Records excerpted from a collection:
============
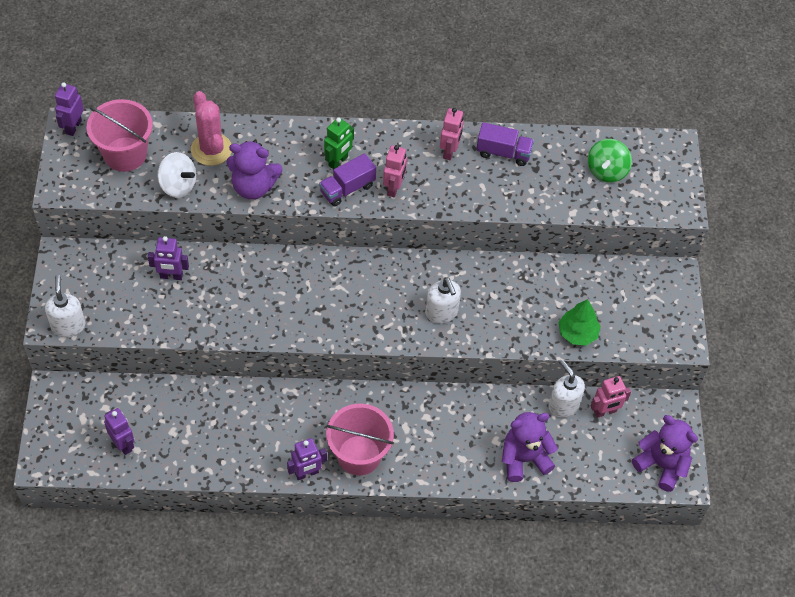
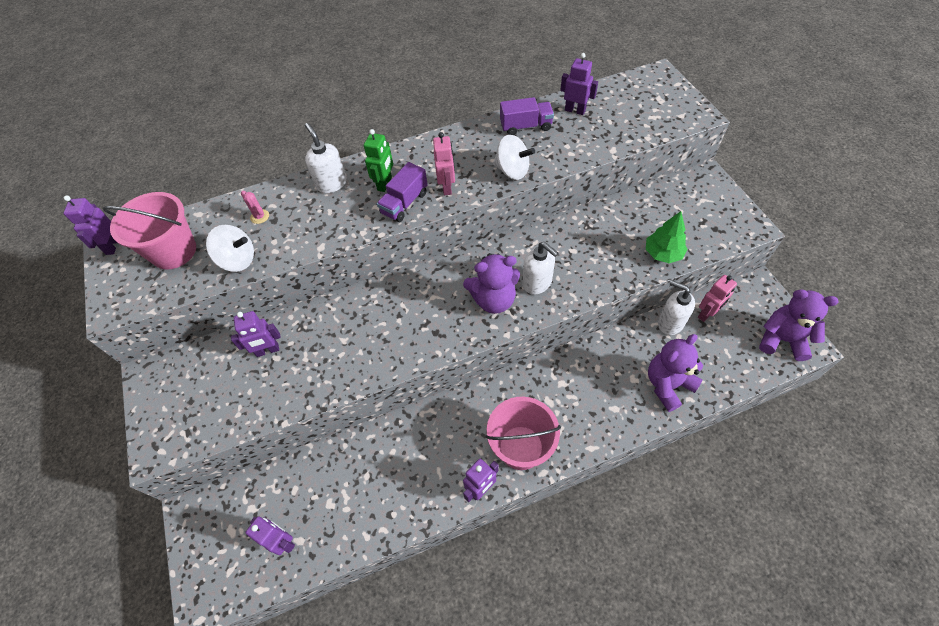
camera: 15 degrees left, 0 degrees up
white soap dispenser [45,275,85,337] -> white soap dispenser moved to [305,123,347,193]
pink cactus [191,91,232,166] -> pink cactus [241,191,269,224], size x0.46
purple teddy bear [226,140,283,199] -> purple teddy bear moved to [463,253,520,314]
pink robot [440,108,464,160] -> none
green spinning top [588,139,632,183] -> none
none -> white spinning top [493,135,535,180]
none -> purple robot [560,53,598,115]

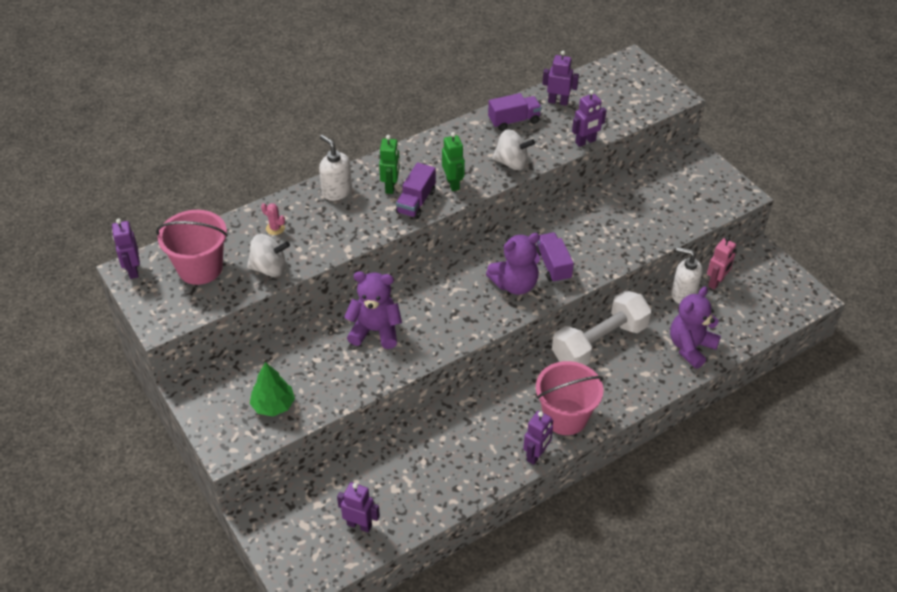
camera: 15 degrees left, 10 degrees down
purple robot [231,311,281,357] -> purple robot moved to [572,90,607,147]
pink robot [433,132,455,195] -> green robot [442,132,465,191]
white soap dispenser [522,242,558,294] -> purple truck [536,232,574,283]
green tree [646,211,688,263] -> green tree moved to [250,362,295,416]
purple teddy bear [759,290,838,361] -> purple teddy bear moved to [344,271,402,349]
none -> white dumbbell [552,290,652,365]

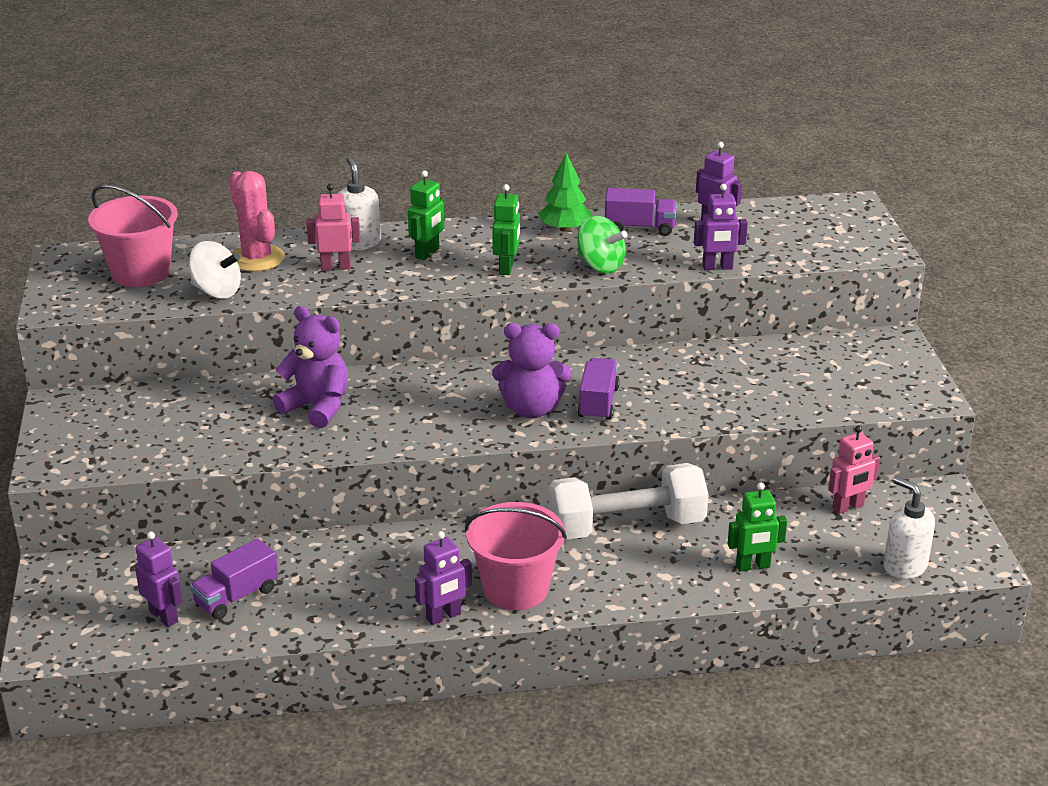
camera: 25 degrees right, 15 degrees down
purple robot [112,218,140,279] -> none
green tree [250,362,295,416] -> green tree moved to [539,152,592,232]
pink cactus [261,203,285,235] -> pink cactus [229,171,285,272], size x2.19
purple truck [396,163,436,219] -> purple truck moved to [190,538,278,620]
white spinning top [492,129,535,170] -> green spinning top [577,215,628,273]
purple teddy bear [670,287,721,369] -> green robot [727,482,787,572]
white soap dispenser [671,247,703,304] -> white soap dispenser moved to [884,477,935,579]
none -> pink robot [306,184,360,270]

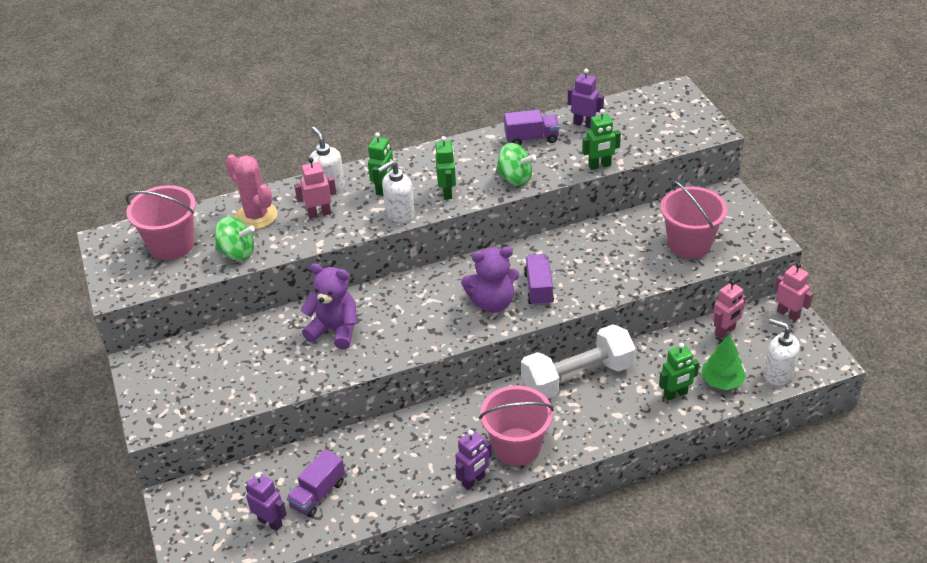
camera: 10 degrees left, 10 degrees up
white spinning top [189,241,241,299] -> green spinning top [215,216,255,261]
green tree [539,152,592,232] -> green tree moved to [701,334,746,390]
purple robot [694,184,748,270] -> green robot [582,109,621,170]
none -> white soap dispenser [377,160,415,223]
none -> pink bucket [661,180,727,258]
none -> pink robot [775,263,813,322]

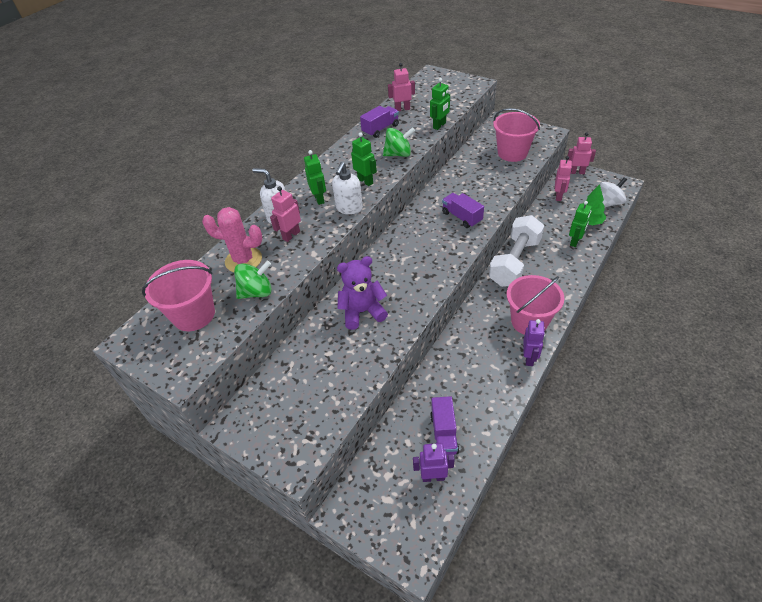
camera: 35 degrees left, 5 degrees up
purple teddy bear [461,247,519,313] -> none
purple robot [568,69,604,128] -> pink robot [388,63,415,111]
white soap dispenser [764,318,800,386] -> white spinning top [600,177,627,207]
============
(Work instructions):
Each line from the line containing "purple truck [396,163,436,219]" through the last line above must be written out exactly, and every picture must be omitted.

(Task result):
purple truck [396,163,436,219] -> purple truck moved to [190,538,278,620]
white spinning top [492,129,535,170] -> green spinning top [577,215,628,273]
purple teddy bear [670,287,721,369] -> green robot [727,482,787,572]
white soap dispenser [671,247,703,304] -> white soap dispenser moved to [884,477,935,579]
none -> pink robot [306,184,360,270]

camera: 10 degrees left, 10 degrees up
white spinning top [189,241,241,299] -> green spinning top [215,216,255,261]
green tree [539,152,592,232] -> green tree moved to [701,334,746,390]
purple robot [694,184,748,270] -> green robot [582,109,621,170]
none -> white soap dispenser [377,160,415,223]
none -> pink bucket [661,180,727,258]
none -> pink robot [775,263,813,322]

camera: 35 degrees left, 5 degrees up
purple teddy bear [461,247,519,313] -> none
purple robot [568,69,604,128] -> pink robot [388,63,415,111]
white soap dispenser [764,318,800,386] -> white spinning top [600,177,627,207]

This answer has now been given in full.